*** Data provided ***
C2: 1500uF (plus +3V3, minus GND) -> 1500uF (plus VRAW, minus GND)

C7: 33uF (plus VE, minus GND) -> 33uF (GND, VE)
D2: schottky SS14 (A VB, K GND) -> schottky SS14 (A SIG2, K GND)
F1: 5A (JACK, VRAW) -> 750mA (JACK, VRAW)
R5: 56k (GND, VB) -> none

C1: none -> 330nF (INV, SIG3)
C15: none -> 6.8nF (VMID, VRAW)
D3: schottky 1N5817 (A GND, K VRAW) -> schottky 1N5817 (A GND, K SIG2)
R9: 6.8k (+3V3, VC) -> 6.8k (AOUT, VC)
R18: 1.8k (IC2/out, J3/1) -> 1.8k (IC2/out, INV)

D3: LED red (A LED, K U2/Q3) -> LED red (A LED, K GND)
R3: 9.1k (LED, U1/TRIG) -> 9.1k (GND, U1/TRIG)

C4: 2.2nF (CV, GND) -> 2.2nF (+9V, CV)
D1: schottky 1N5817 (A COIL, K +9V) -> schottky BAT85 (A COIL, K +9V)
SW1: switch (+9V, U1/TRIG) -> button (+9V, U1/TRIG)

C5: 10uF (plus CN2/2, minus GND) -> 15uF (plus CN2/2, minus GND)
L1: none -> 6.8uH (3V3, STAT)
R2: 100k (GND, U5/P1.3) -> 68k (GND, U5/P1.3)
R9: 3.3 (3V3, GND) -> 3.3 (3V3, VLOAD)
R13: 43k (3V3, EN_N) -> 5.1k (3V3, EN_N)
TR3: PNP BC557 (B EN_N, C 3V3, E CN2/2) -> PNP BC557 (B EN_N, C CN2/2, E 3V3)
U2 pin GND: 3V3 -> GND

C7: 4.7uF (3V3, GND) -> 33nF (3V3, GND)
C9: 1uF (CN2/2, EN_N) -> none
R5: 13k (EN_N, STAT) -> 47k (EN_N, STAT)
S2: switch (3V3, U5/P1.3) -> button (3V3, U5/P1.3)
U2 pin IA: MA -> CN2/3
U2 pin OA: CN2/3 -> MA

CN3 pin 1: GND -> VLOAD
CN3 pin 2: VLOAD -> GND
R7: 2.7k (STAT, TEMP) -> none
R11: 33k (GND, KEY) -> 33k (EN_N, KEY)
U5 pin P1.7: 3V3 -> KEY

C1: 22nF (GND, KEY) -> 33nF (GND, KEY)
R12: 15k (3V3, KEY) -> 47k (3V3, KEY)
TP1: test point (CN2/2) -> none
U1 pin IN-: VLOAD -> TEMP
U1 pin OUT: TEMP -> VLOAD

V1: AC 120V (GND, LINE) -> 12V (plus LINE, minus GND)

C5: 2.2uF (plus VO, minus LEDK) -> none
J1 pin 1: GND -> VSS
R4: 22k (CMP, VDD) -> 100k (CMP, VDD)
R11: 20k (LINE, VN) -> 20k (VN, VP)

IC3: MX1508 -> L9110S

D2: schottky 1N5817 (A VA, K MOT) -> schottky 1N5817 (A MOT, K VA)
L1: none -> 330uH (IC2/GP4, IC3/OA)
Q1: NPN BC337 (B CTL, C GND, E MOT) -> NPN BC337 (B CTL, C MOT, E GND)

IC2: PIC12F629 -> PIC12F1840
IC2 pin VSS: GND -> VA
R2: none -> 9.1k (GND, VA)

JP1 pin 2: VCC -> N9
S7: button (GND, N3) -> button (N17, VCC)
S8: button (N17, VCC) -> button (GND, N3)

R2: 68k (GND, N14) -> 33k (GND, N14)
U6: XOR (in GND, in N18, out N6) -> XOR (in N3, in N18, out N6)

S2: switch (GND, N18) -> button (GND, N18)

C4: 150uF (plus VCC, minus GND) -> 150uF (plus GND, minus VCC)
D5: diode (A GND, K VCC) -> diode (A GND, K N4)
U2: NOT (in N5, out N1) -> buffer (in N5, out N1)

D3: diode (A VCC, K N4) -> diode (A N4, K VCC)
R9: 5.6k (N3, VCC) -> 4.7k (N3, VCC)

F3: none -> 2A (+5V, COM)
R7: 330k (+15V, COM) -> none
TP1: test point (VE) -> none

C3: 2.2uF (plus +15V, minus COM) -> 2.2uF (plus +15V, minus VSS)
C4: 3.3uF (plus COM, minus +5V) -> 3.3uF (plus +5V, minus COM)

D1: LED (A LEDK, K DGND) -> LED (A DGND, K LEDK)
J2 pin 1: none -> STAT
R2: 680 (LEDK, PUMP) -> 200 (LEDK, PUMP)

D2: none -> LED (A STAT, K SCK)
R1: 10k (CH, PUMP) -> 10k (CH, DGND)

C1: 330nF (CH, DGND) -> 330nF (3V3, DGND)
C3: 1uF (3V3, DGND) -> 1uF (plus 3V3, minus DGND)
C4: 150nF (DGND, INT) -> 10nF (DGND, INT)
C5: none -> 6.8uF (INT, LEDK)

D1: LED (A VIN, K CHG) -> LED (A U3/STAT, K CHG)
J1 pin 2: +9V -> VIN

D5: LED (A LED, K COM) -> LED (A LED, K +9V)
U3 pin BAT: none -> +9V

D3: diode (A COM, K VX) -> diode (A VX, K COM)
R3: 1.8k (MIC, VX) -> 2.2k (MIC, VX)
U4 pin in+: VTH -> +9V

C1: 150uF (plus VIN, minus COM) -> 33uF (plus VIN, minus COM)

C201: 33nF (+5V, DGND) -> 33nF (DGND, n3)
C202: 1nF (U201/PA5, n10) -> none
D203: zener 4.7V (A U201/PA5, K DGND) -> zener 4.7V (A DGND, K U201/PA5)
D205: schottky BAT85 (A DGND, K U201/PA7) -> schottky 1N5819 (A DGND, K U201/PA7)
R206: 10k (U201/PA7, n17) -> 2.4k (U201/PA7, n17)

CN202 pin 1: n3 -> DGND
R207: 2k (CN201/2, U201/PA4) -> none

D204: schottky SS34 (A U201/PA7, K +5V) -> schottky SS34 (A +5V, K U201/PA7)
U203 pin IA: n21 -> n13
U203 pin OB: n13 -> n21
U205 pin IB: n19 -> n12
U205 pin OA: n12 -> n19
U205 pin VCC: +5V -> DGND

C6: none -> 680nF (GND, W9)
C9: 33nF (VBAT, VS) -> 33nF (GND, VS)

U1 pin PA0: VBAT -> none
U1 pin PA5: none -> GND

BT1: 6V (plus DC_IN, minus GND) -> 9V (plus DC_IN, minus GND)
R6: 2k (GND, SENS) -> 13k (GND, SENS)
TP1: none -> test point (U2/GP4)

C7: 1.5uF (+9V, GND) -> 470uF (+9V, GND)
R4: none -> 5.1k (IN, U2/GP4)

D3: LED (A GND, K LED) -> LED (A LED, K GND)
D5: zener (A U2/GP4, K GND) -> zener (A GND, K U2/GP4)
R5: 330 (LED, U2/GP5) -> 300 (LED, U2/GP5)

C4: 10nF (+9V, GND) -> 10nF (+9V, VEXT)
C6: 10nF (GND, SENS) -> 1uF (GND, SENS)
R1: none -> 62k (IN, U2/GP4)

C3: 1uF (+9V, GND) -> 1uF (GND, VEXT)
*** End of Data provided ***
#### [Work instructions]
Could you output the lines above, exactly as written, from the one containing "C7: 1.5uF (+9V, GND) -> 470uF (+9V, GND)" through the last, with both ends included and no others?

#### [Solved problem]
C7: 1.5uF (+9V, GND) -> 470uF (+9V, GND)
R4: none -> 5.1k (IN, U2/GP4)

D3: LED (A GND, K LED) -> LED (A LED, K GND)
D5: zener (A U2/GP4, K GND) -> zener (A GND, K U2/GP4)
R5: 330 (LED, U2/GP5) -> 300 (LED, U2/GP5)

C4: 10nF (+9V, GND) -> 10nF (+9V, VEXT)
C6: 10nF (GND, SENS) -> 1uF (GND, SENS)
R1: none -> 62k (IN, U2/GP4)

C3: 1uF (+9V, GND) -> 1uF (GND, VEXT)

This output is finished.